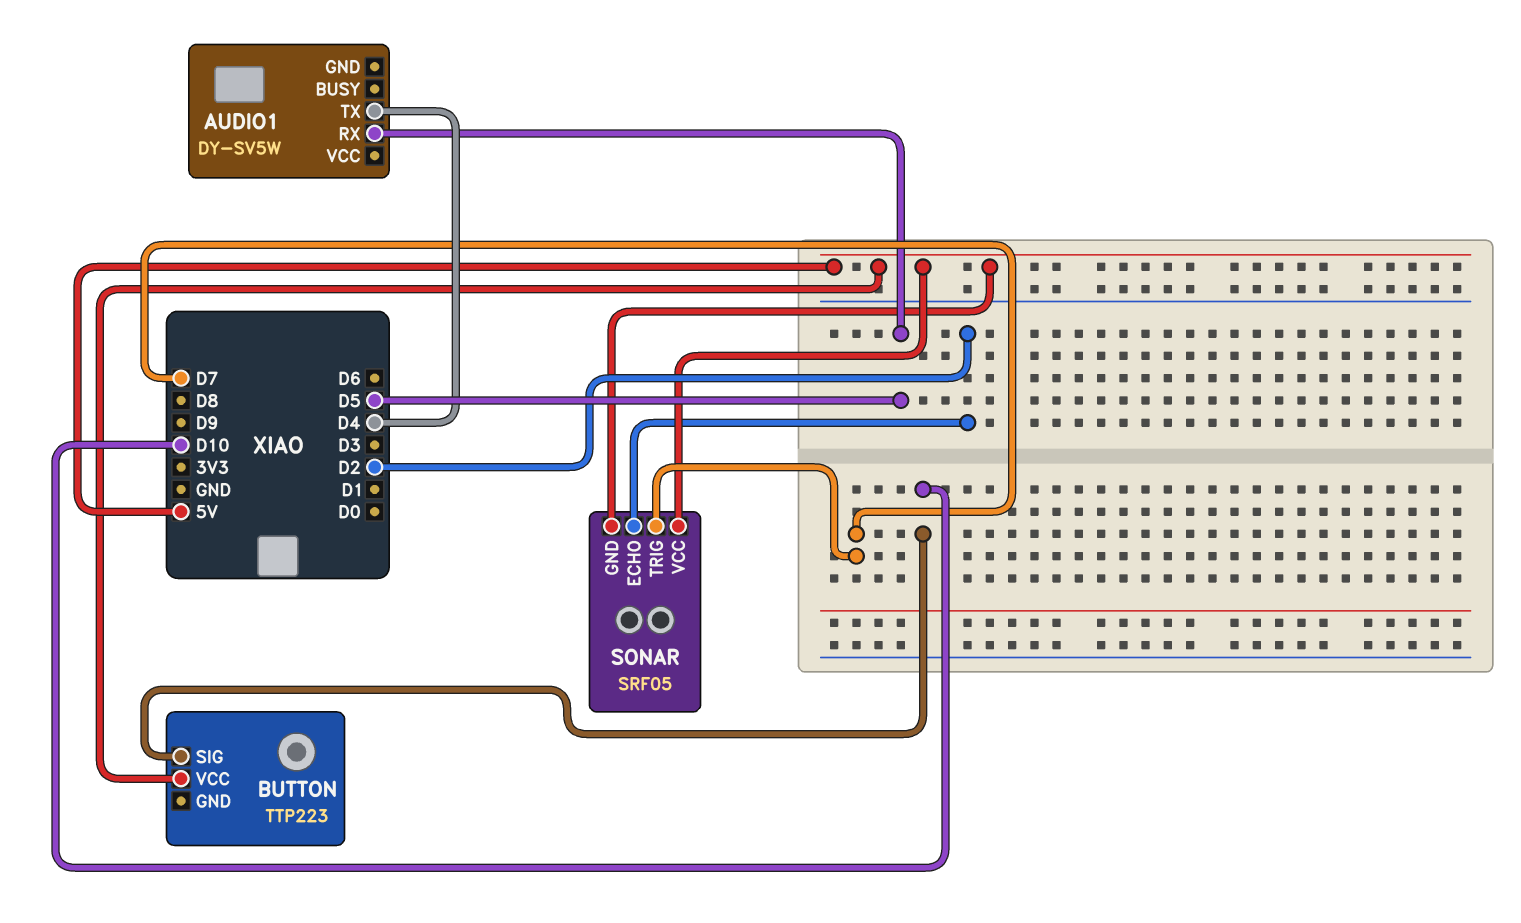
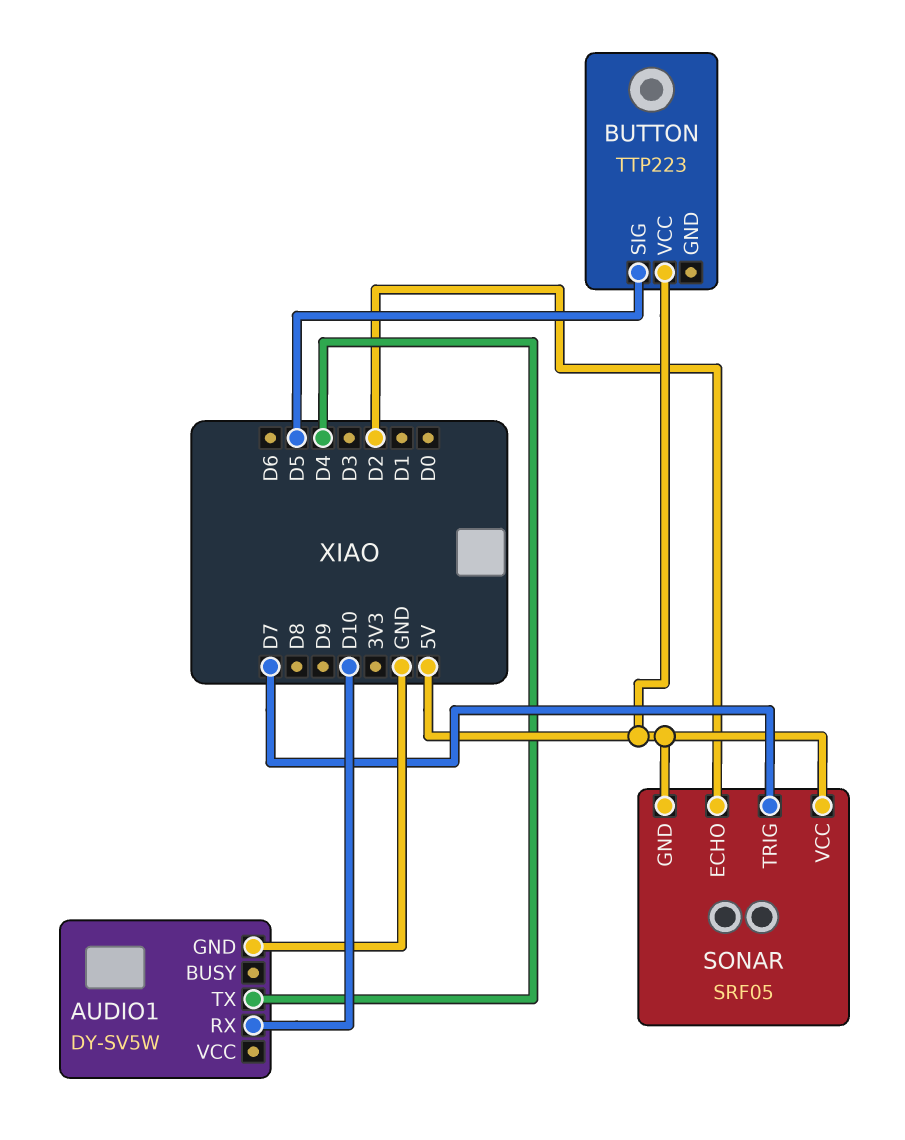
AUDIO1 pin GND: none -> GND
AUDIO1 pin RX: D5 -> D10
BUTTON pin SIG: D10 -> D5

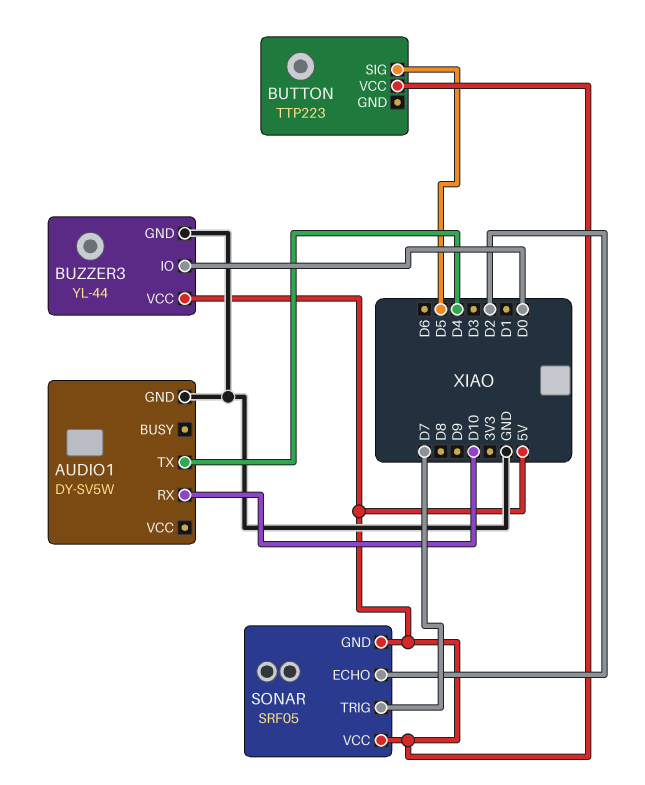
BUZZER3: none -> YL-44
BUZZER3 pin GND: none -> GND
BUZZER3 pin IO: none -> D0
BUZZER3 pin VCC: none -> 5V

◇ ◇ ◇ ◇ ◇ ◇ ◇

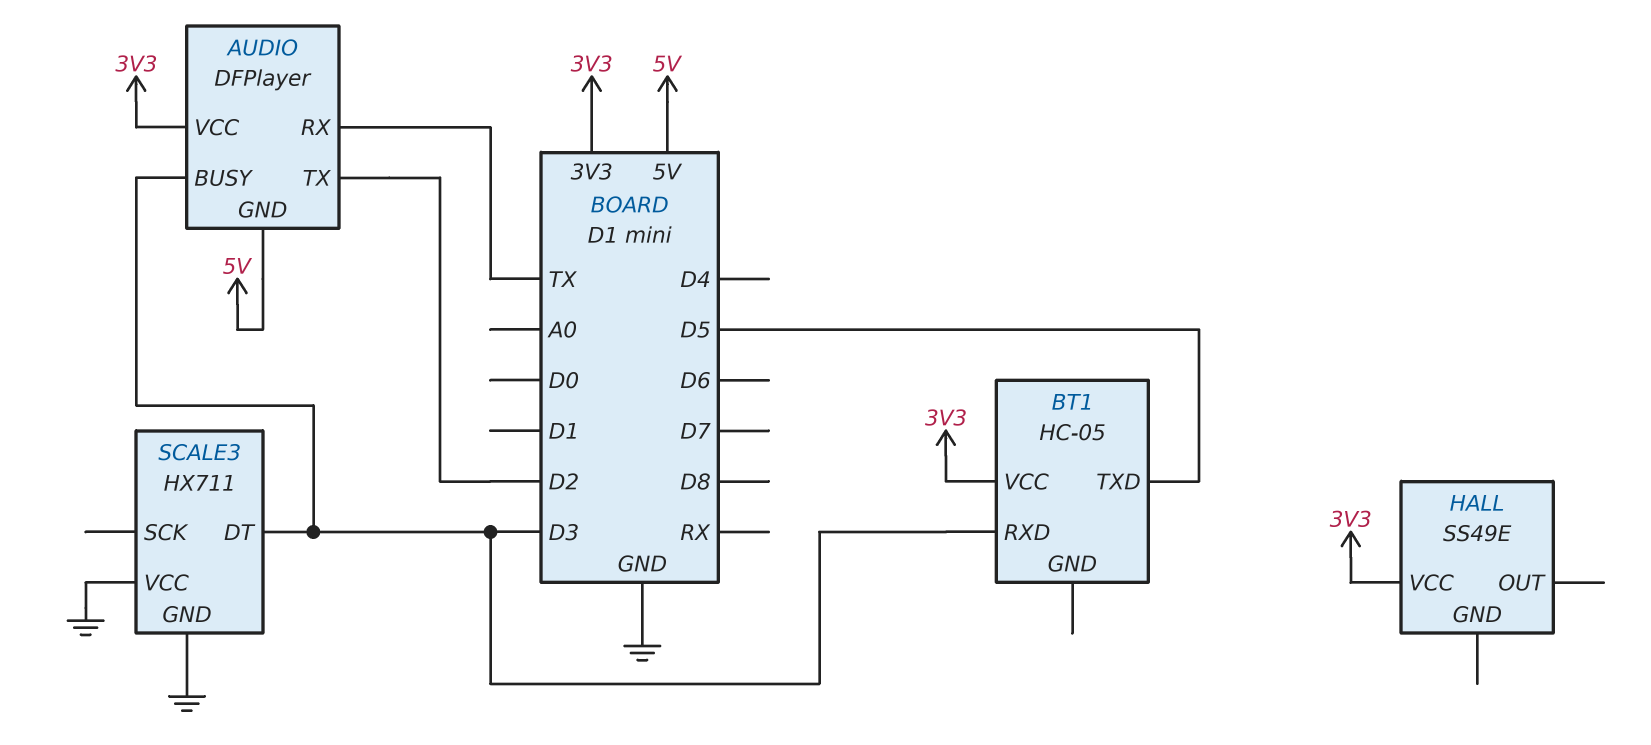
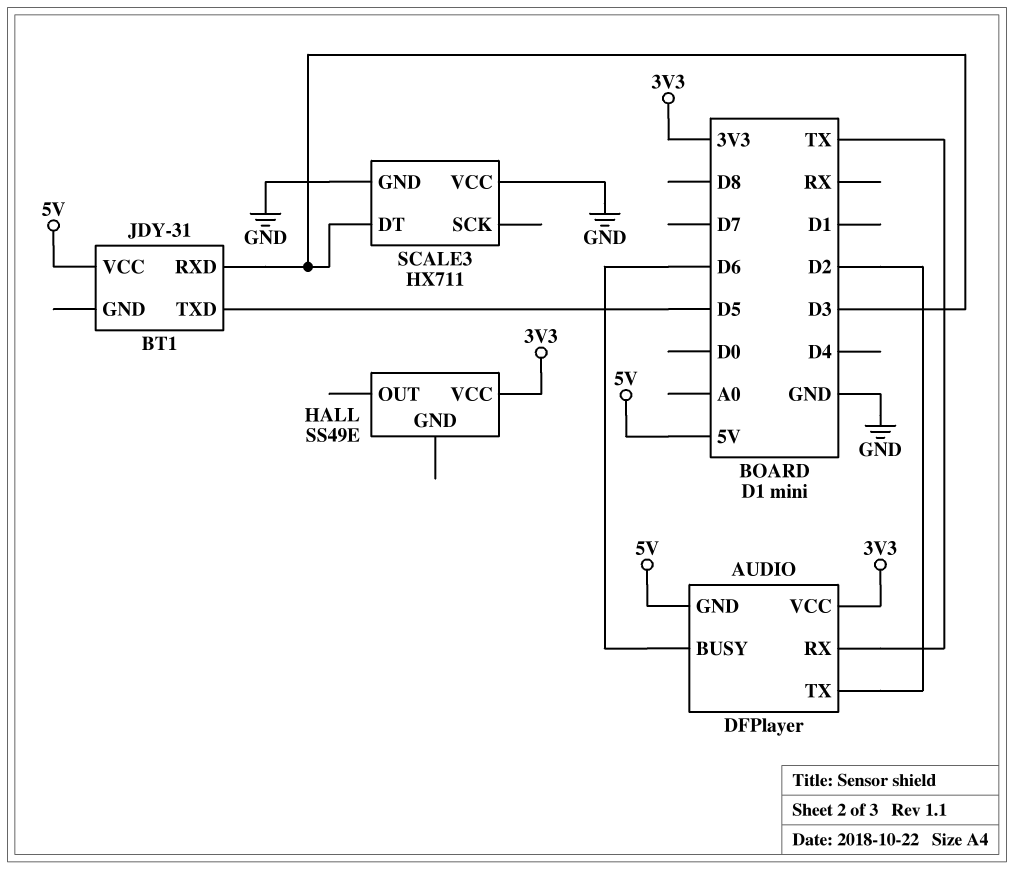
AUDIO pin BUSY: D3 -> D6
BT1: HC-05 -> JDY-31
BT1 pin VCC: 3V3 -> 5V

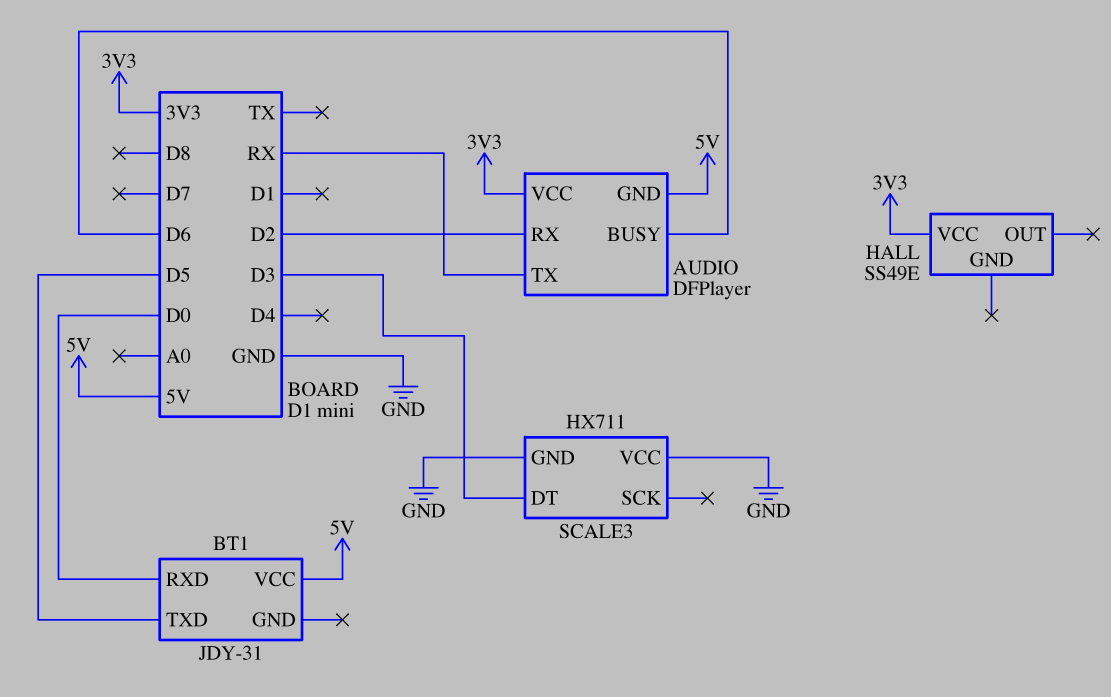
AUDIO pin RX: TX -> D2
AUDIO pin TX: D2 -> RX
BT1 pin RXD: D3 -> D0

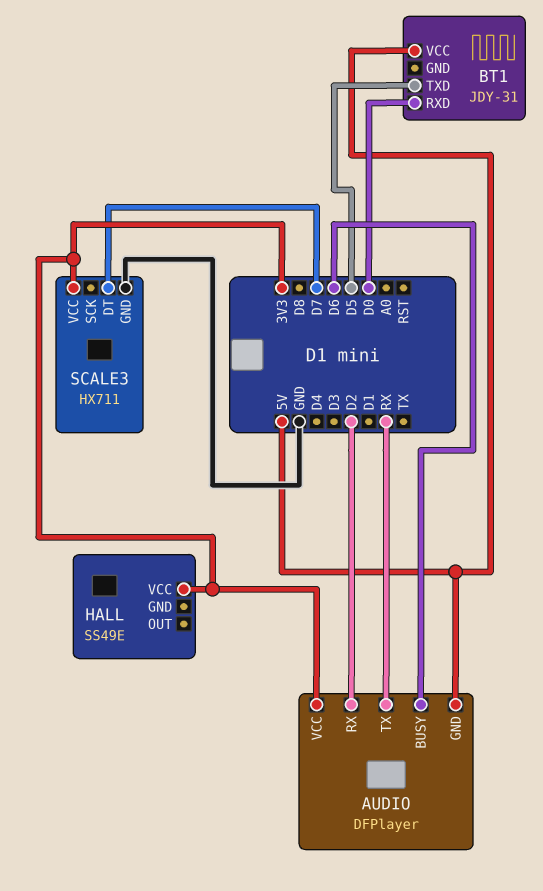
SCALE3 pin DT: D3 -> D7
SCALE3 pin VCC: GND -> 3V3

◇ ◇ ◇ ◇ ◇ ◇ ◇

> EXERCISE DIRECTIONS
Look above for the line with "BT1 pin VCC: 3V3 -> 5V" and the line with "SCALE3 pin VCC: GND -> 3V3", then copy them and all lines in between exactly as written, and only those, without any pictures.

> RESULT FOR THIS EXERCISE
BT1 pin VCC: 3V3 -> 5V

AUDIO pin RX: TX -> D2
AUDIO pin TX: D2 -> RX
BT1 pin RXD: D3 -> D0

SCALE3 pin DT: D3 -> D7
SCALE3 pin VCC: GND -> 3V3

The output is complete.